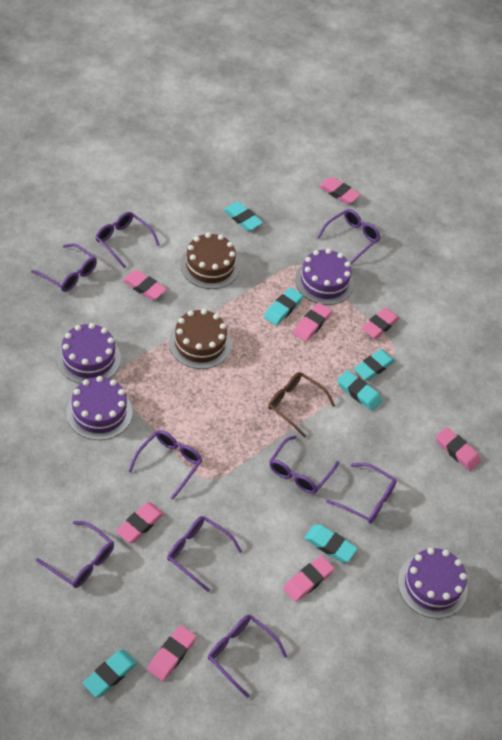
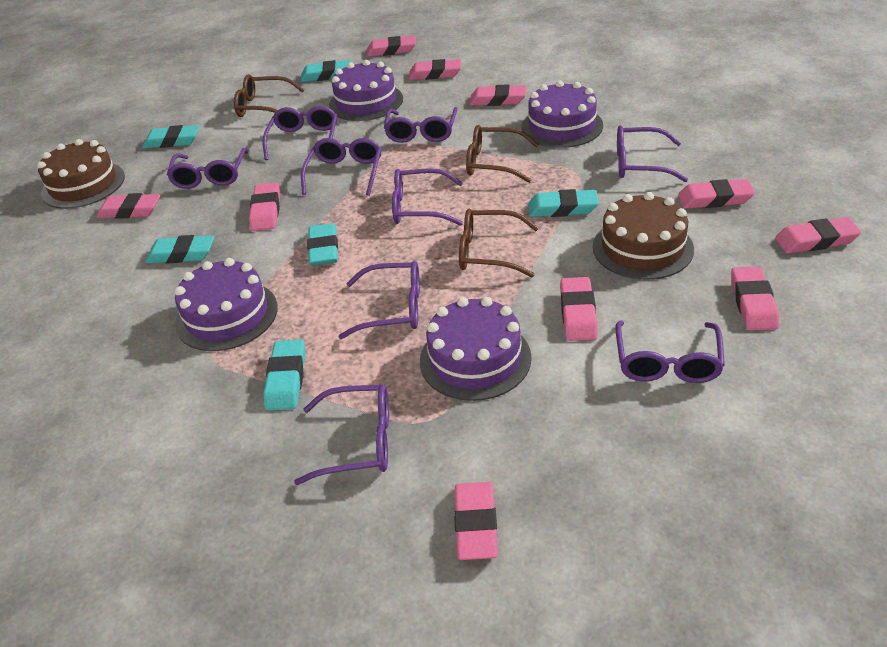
brown glasses: 1 -> 3
pink eraser: 8 -> 10

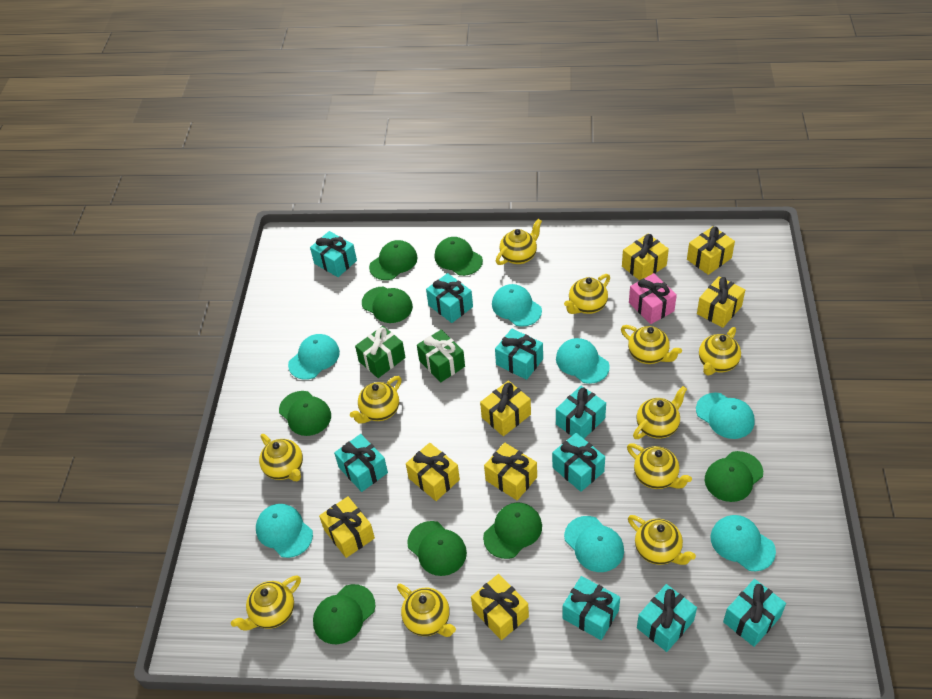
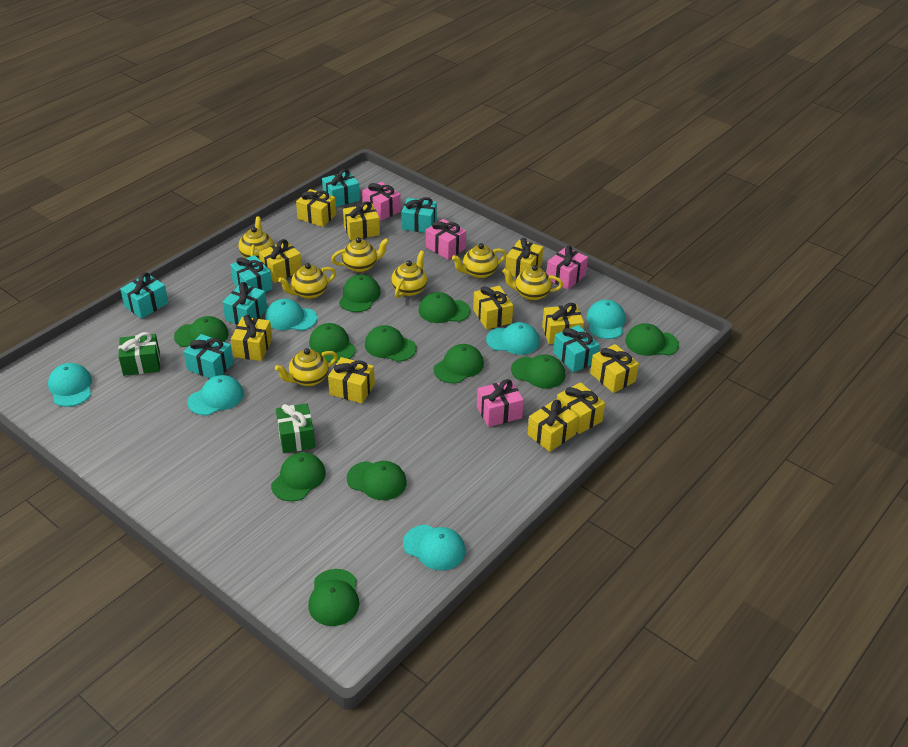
green cap: 8 -> 11
pink gift: 1 -> 4
turquoise cap: 7 -> 6
turquoise gift: 9 -> 7
yellow gift: 8 -> 11
yellow teapot: 11 -> 7

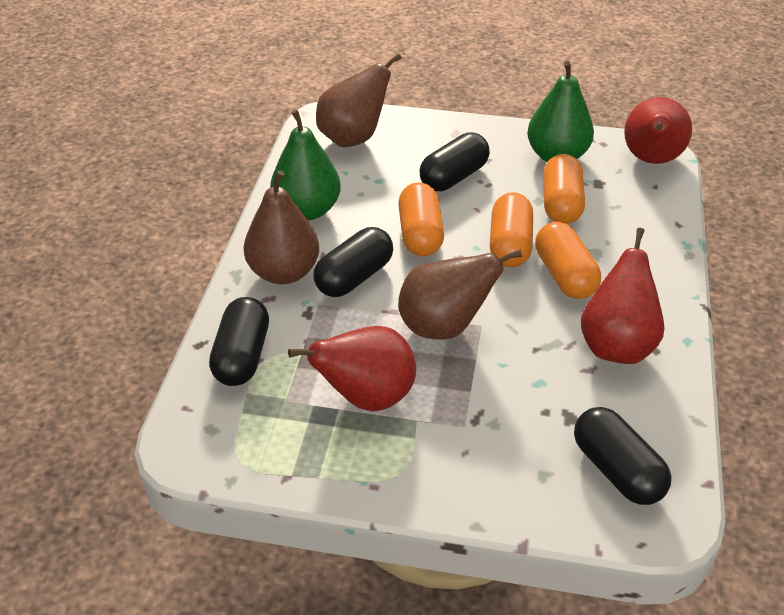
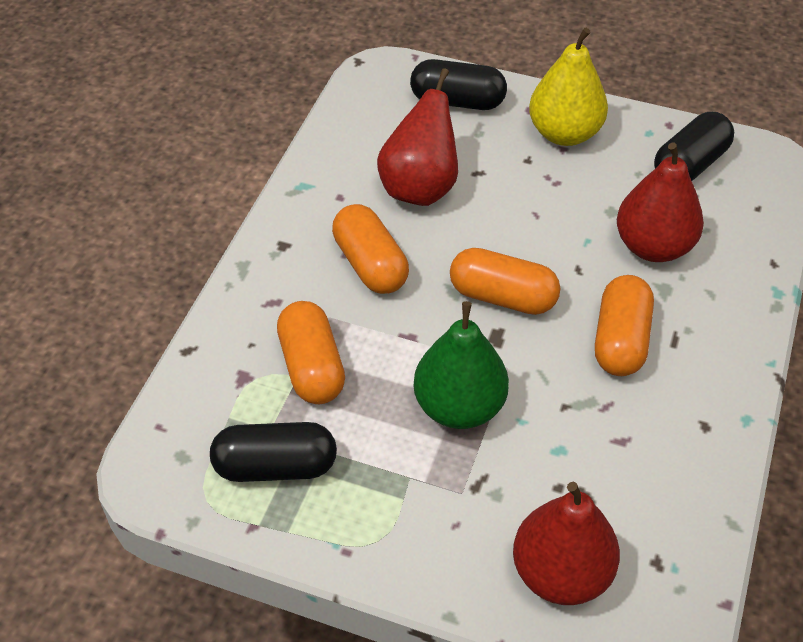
black capsule: 4 -> 3
brown pear: 3 -> 0
green pear: 2 -> 1
yellow pear: 0 -> 1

◇ ◇ ◇ ◇ ◇ ◇ ◇

◆ **ACTIVITY**
In the lines above, find each one with "pear" and list it.

◆ **RESULT BELOW**
brown pear: 3 -> 0
green pear: 2 -> 1
yellow pear: 0 -> 1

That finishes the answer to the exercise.